— EXERCISE DATA —
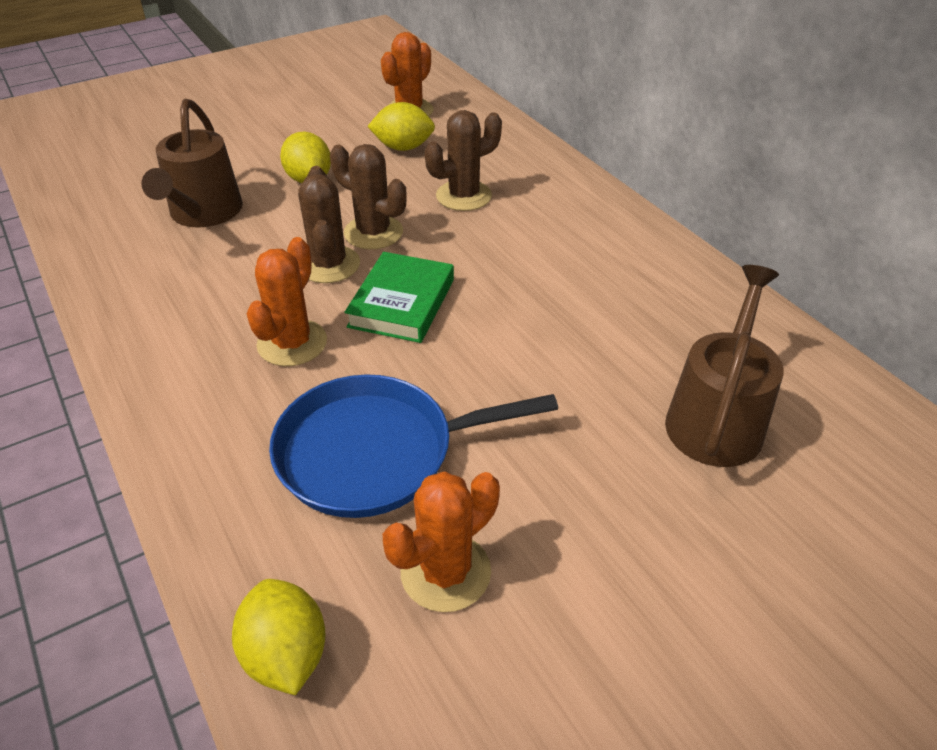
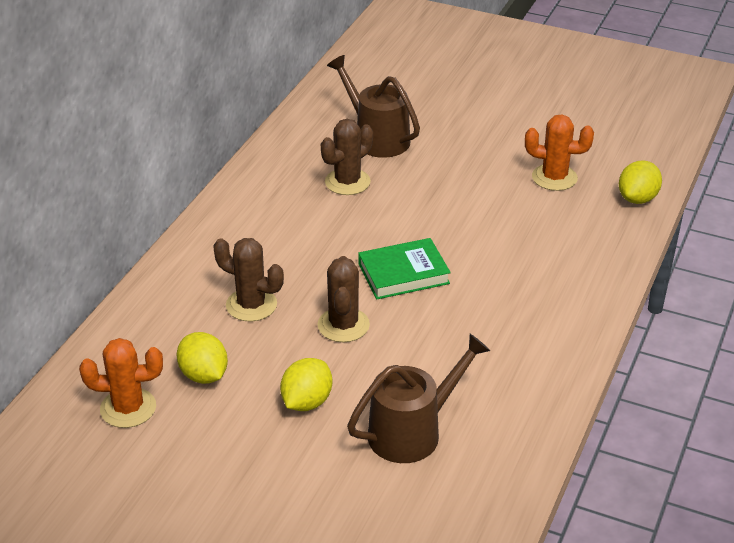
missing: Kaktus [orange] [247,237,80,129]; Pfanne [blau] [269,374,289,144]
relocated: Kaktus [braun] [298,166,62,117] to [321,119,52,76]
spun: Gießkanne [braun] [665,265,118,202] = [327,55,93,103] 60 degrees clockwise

— WORK REQUEST —
Only the lines from the one with "relocated: Kaktus [braun]" through the final line above belong in the answer, each reproduced word for word.

— REPLY TO THE EXERCISE —
relocated: Kaktus [braun] [298,166,62,117] to [321,119,52,76]
spun: Gießkanne [braun] [665,265,118,202] = [327,55,93,103] 60 degrees clockwise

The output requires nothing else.